→ **GIVEN PROBLEM**
Return each line of the records below that contains the word "cyan", treating uppercase and lowercase letters as distinct.

→ **SUPPLIED DATA**
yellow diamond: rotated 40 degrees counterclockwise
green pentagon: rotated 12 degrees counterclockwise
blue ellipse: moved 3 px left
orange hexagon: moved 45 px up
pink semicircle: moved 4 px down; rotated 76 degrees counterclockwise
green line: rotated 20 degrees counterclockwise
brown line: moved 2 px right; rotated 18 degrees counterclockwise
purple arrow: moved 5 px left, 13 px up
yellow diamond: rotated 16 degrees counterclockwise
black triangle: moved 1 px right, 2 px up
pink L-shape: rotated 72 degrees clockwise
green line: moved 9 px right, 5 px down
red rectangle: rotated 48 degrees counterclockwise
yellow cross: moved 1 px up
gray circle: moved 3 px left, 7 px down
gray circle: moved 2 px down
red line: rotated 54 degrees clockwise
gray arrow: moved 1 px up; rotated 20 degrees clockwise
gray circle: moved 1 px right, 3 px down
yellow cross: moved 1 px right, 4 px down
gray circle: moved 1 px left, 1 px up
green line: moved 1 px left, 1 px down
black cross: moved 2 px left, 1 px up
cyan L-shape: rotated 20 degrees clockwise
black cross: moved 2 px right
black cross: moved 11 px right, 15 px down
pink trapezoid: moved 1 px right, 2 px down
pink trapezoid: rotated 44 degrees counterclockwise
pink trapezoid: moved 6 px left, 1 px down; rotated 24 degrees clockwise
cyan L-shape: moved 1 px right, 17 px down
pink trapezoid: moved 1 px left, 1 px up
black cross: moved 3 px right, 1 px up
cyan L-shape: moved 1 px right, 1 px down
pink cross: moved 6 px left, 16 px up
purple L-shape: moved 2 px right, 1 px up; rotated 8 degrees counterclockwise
---
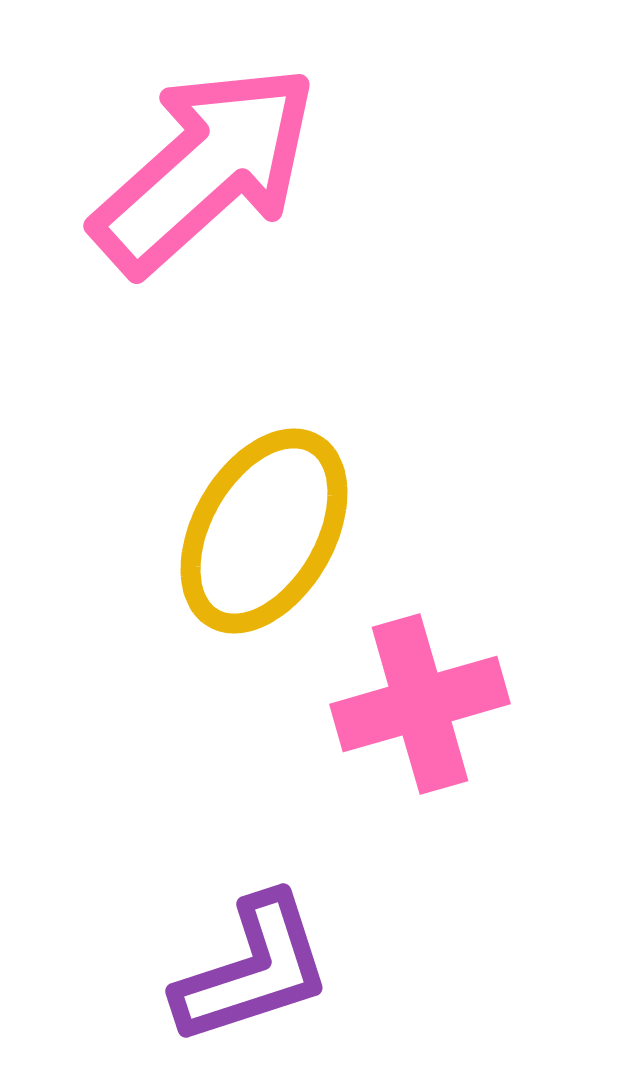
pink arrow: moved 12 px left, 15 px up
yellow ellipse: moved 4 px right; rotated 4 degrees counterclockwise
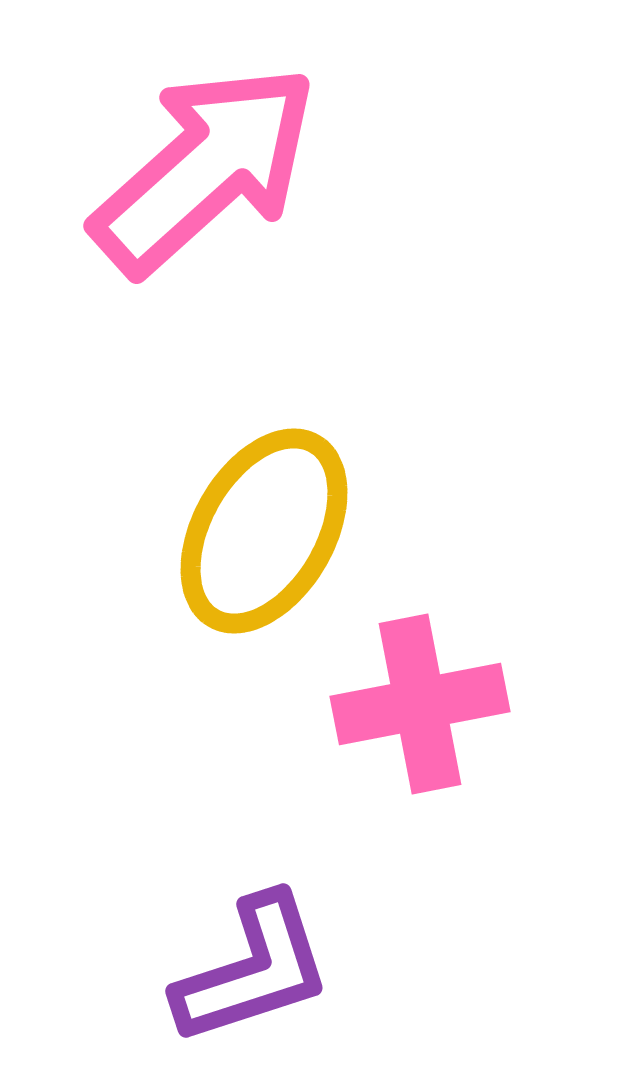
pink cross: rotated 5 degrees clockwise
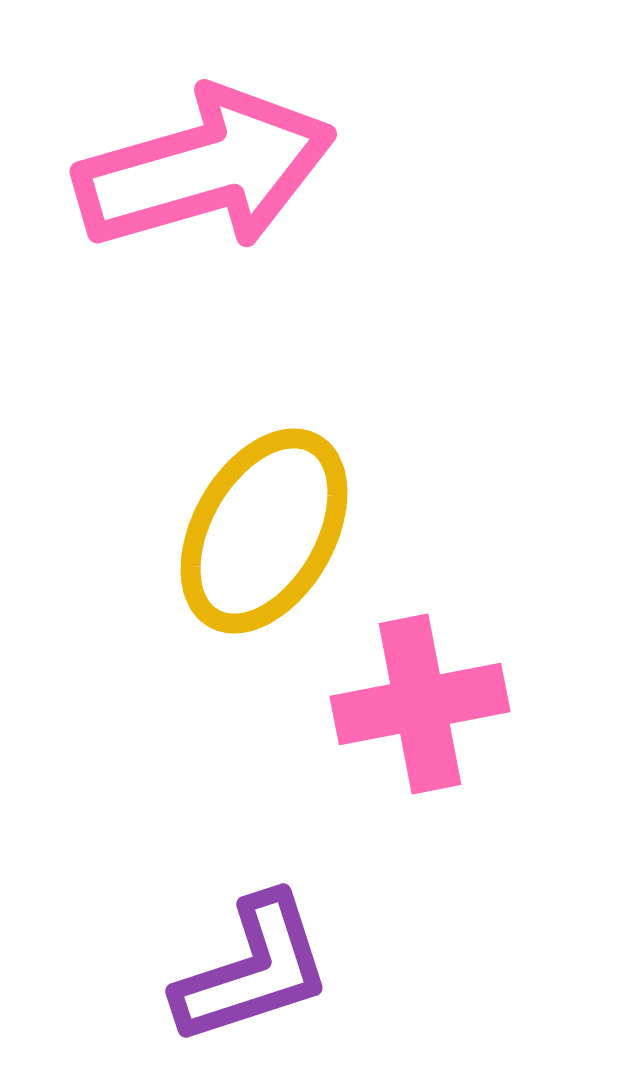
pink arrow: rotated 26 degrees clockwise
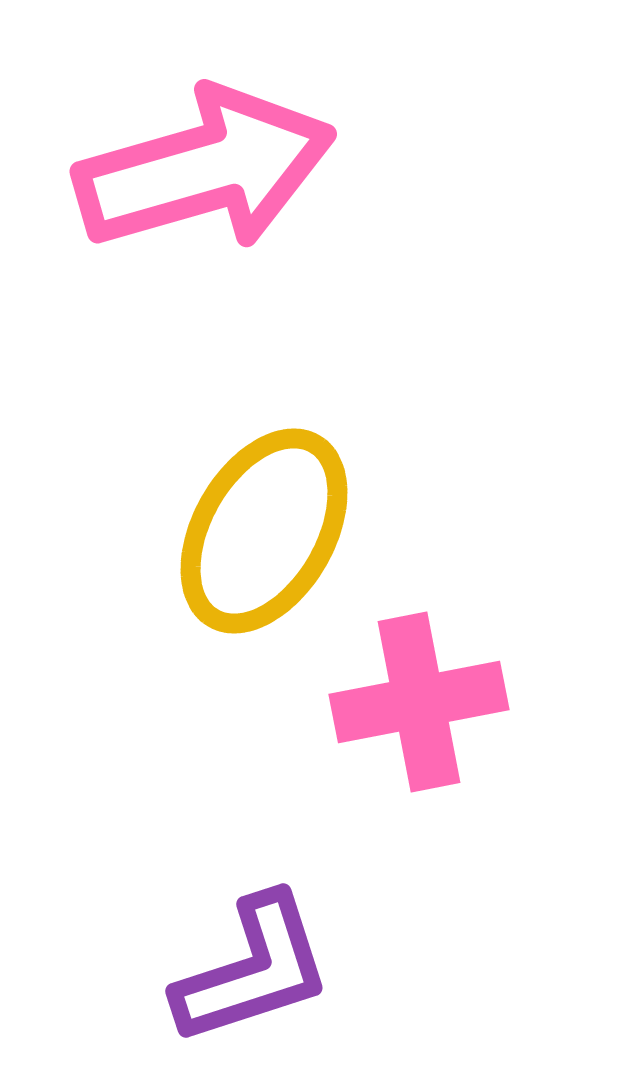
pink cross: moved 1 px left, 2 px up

→ **TASK ANSWER**
cyan L-shape: rotated 20 degrees clockwise
cyan L-shape: moved 1 px right, 17 px down
cyan L-shape: moved 1 px right, 1 px down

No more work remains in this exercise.